(Exercise instructions)
The reply must contain exactly the lines below from the one with "Leonor's Songs: [755,455,1042,682]" down to the one with "Studio Log: [380,638,567,752]", both included, and nothing more; please omit the pictures.

════════

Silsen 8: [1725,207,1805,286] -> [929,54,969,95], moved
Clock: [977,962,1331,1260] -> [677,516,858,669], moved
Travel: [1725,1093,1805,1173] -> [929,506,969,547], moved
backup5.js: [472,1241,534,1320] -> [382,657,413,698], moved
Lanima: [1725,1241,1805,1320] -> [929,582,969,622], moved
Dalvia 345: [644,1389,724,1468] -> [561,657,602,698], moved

════════

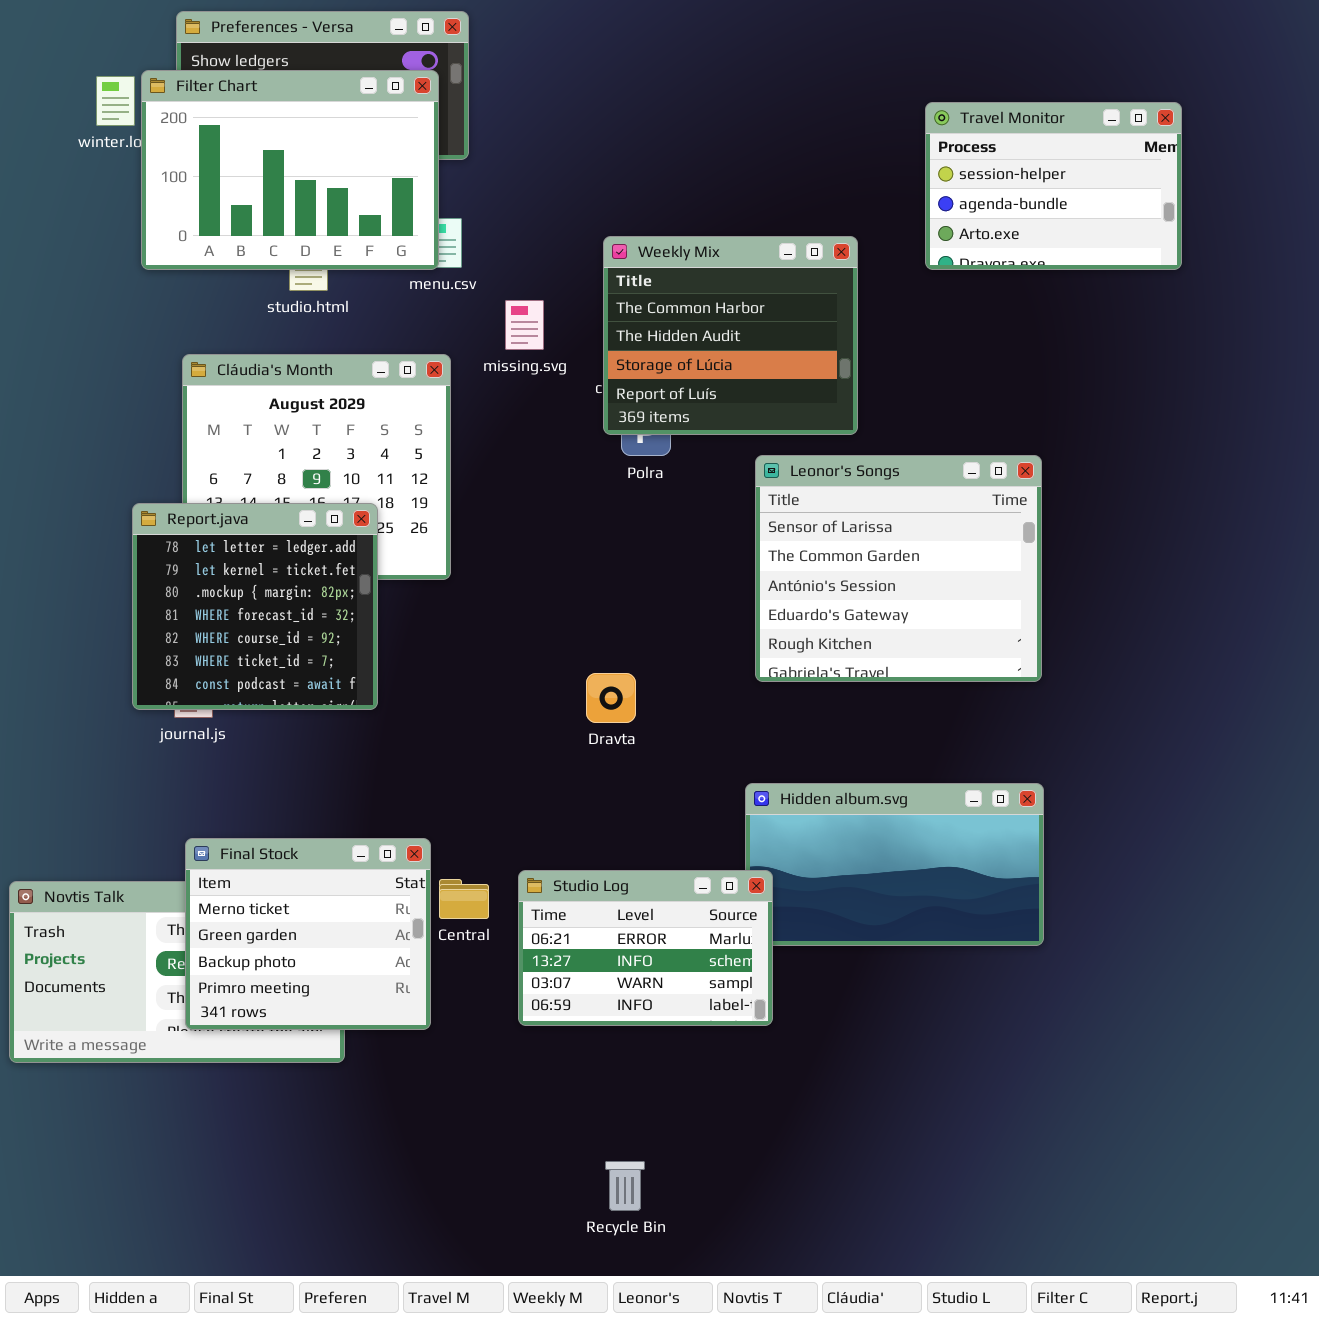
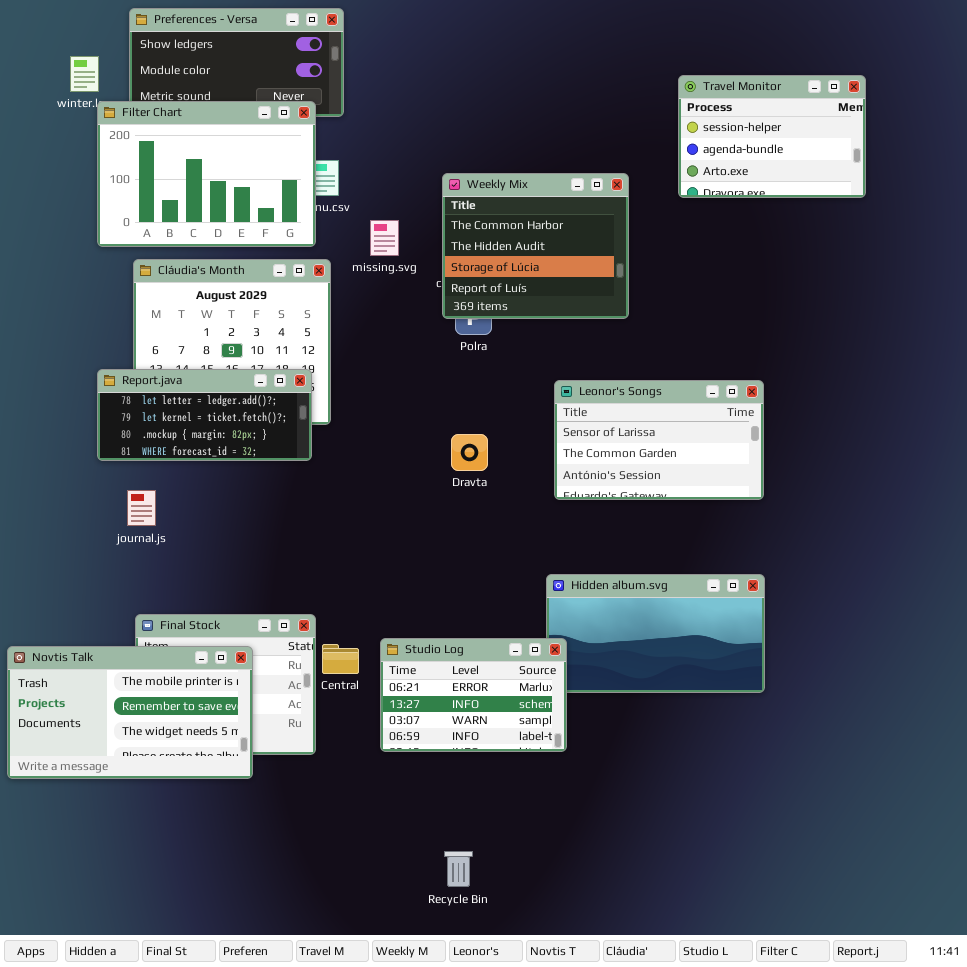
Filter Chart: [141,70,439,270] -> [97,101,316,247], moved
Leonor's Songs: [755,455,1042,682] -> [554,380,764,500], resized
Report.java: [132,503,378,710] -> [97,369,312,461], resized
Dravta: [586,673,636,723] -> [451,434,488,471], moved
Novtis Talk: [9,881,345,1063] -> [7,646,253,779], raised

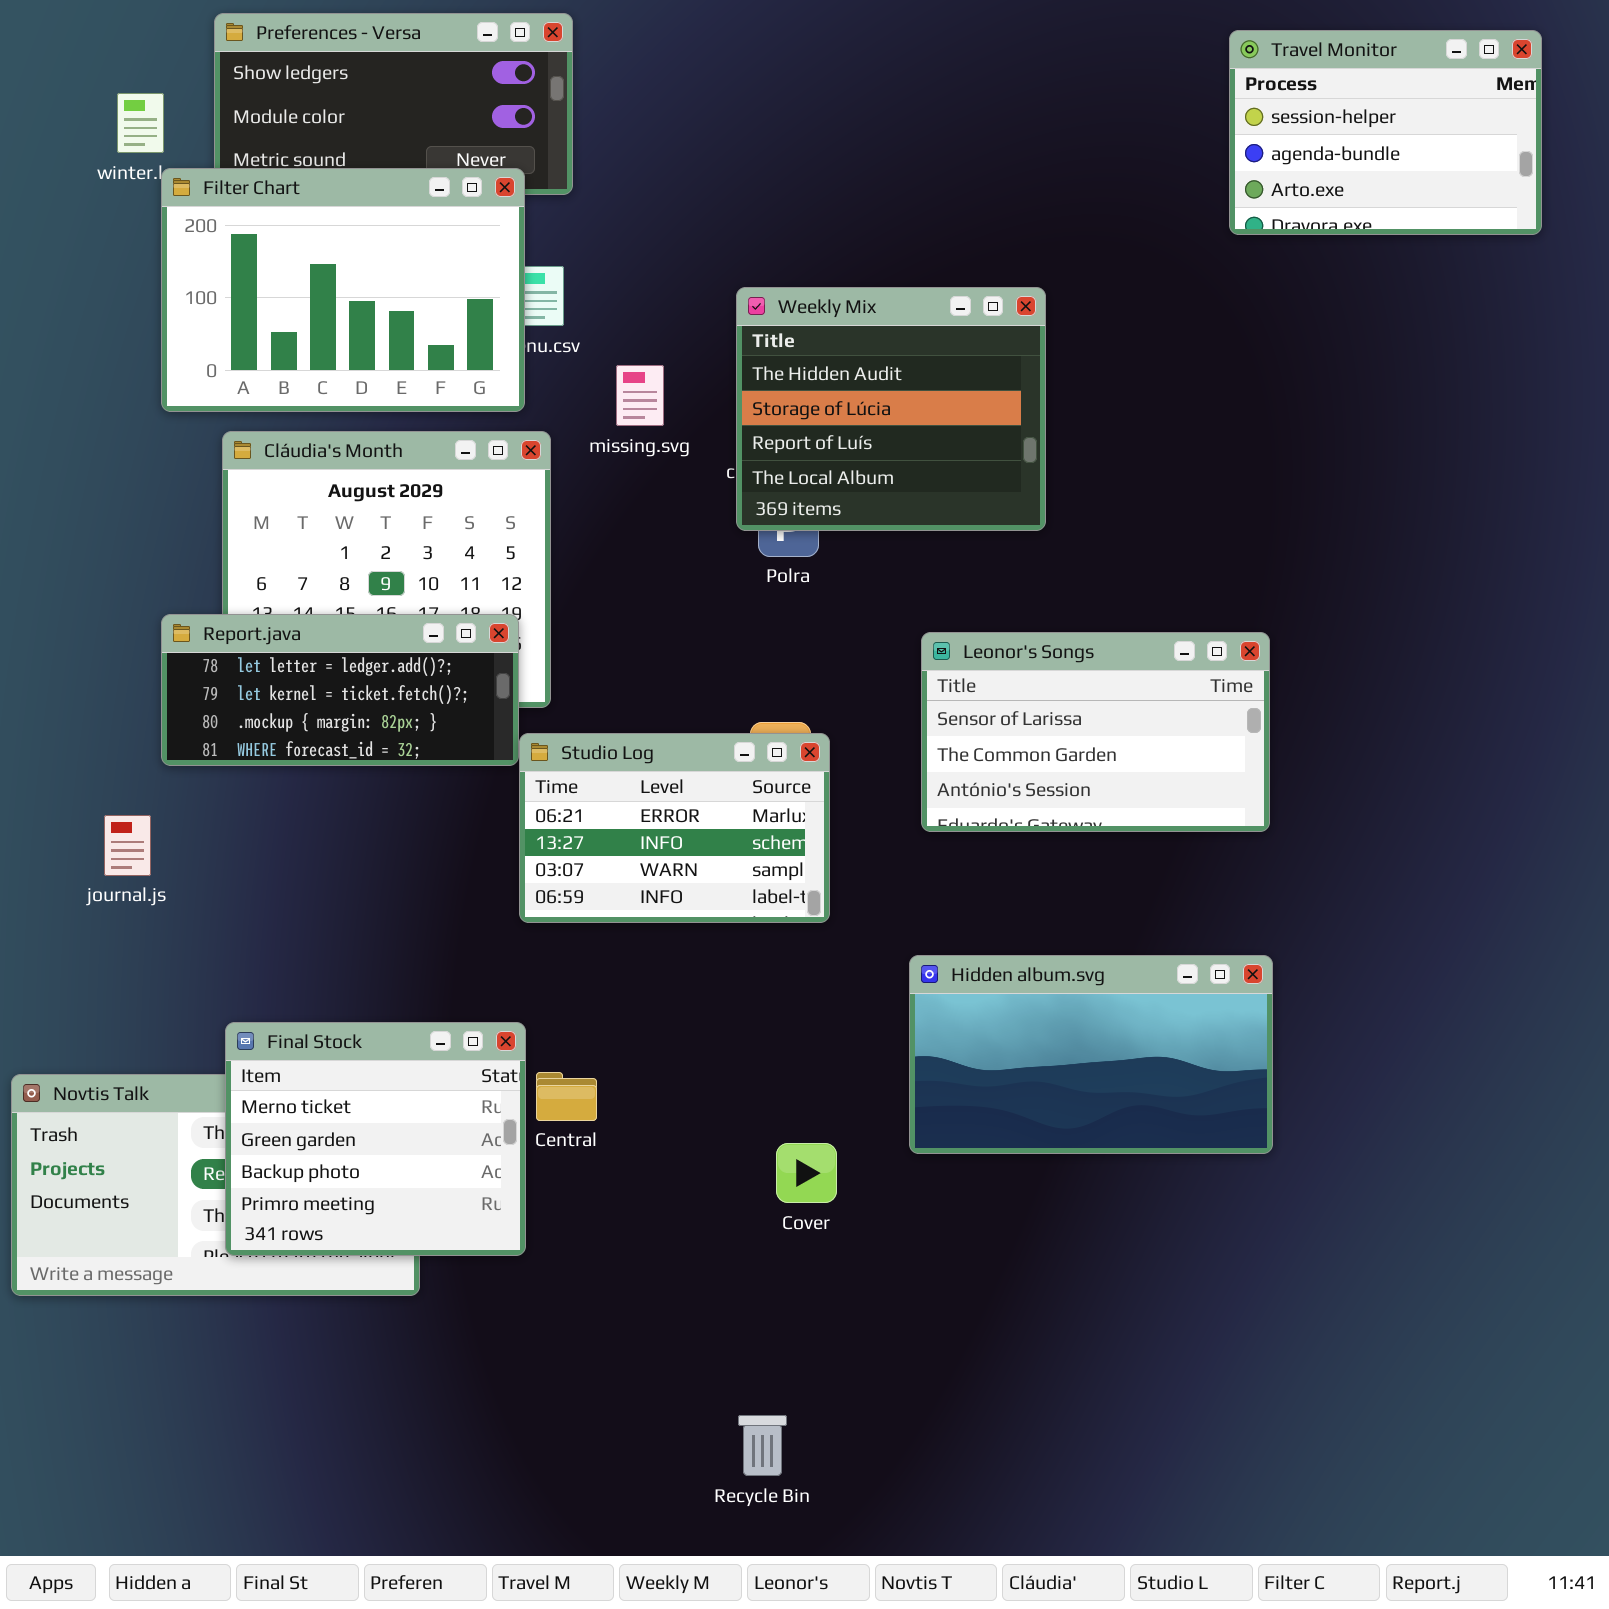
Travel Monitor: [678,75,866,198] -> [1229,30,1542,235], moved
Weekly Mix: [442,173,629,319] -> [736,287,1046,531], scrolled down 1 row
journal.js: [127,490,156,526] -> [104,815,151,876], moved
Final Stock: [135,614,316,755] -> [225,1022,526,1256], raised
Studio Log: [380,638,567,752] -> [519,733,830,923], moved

════════

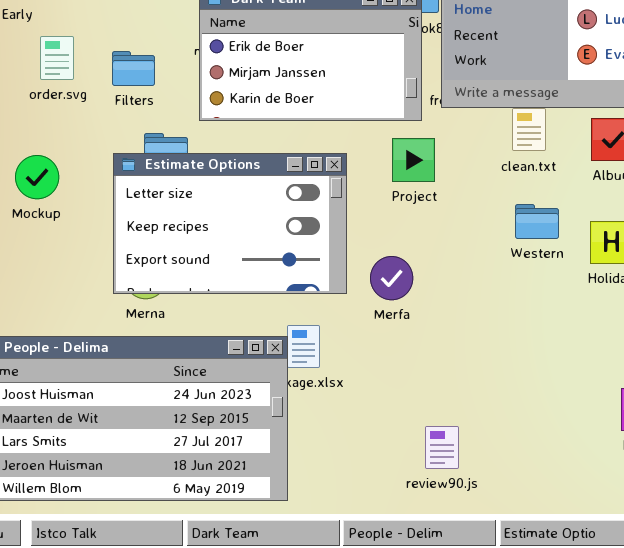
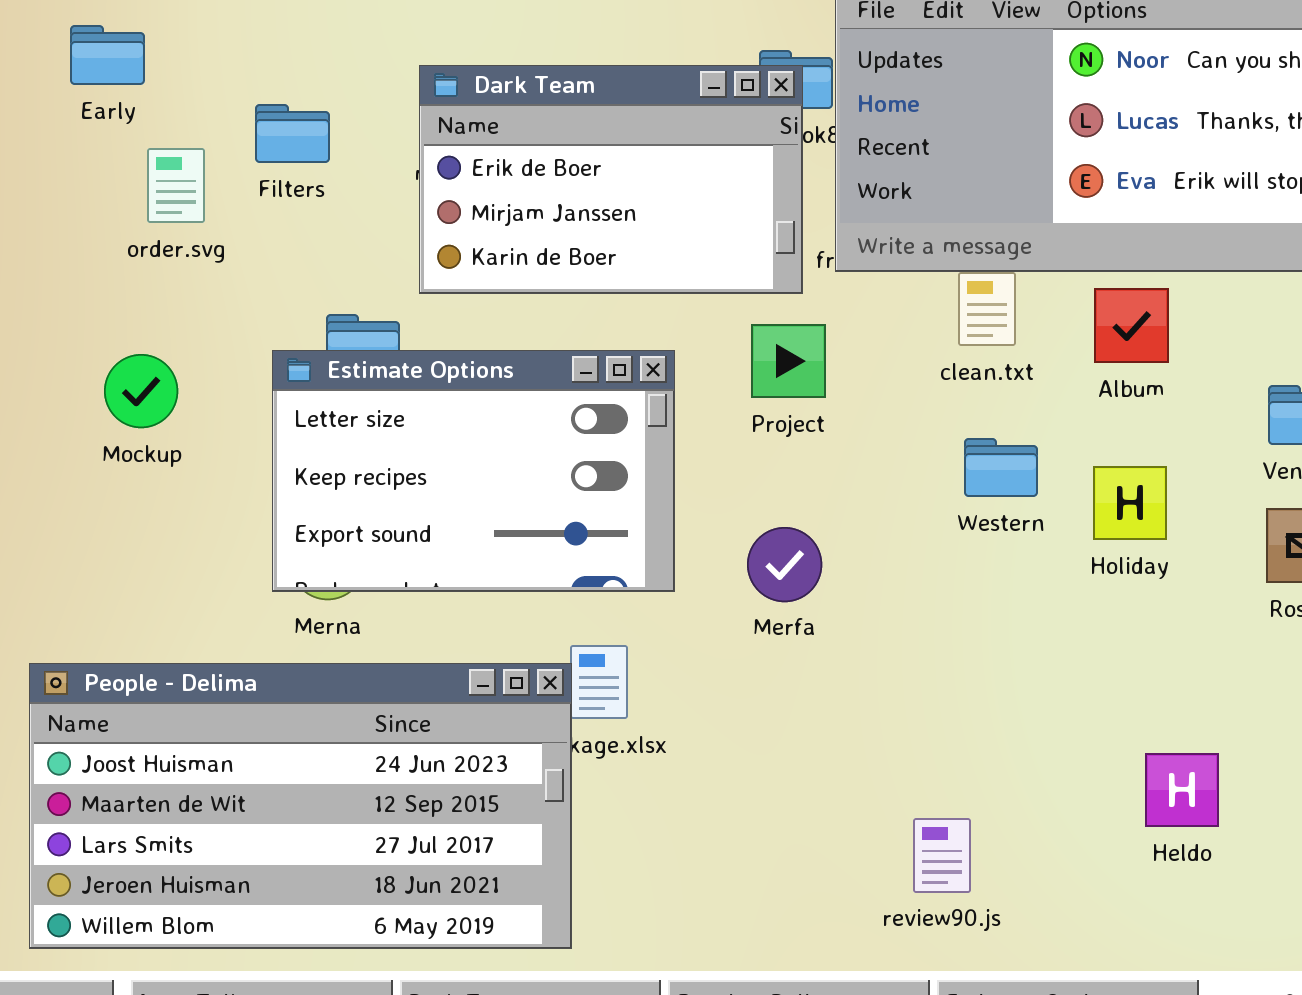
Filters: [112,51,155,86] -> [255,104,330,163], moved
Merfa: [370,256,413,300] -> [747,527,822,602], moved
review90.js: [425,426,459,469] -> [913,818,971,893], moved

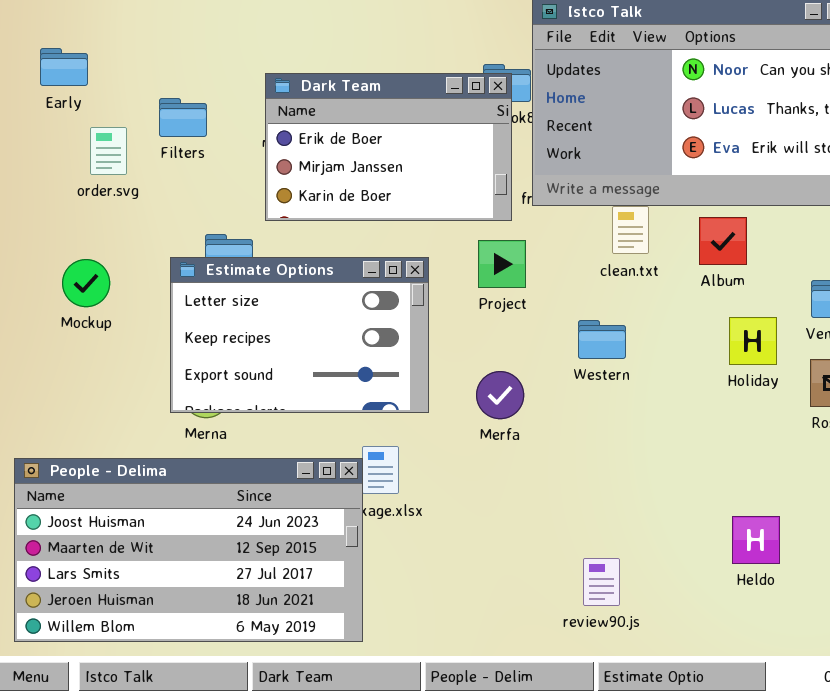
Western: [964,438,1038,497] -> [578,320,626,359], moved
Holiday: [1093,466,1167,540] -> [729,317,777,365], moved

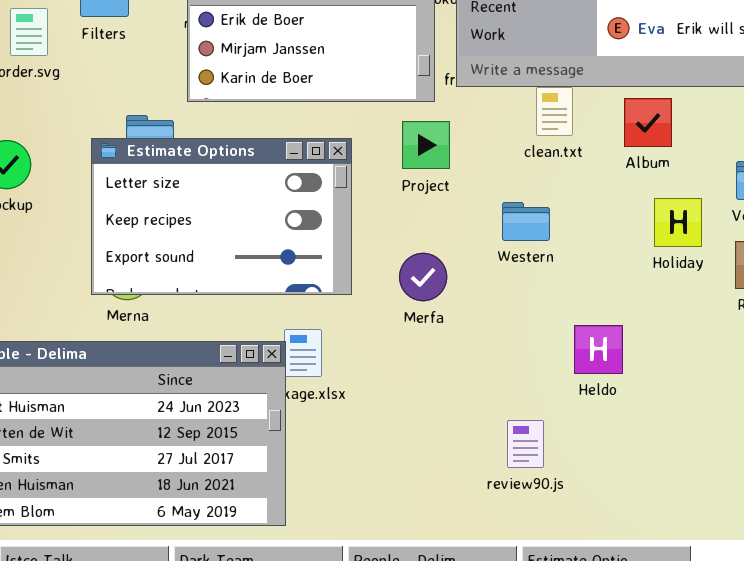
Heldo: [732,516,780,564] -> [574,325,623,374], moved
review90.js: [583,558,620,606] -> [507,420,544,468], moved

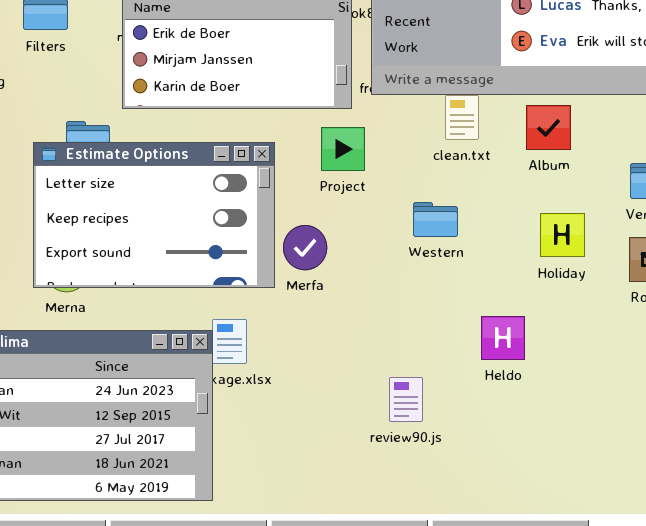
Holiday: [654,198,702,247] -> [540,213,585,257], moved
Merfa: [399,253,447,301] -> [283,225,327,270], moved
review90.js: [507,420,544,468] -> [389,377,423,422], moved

════════

(Exercise answer)
Leonor's Songs: [755,455,1042,682] -> [554,380,764,500], resized
Report.java: [132,503,378,710] -> [97,369,312,461], resized
Dravta: [586,673,636,723] -> [451,434,488,471], moved
Novtis Talk: [9,881,345,1063] -> [7,646,253,779], raised

Travel Monitor: [678,75,866,198] -> [1229,30,1542,235], moved
Weekly Mix: [442,173,629,319] -> [736,287,1046,531], scrolled down 1 row
journal.js: [127,490,156,526] -> [104,815,151,876], moved
Final Stock: [135,614,316,755] -> [225,1022,526,1256], raised
Studio Log: [380,638,567,752] -> [519,733,830,923], moved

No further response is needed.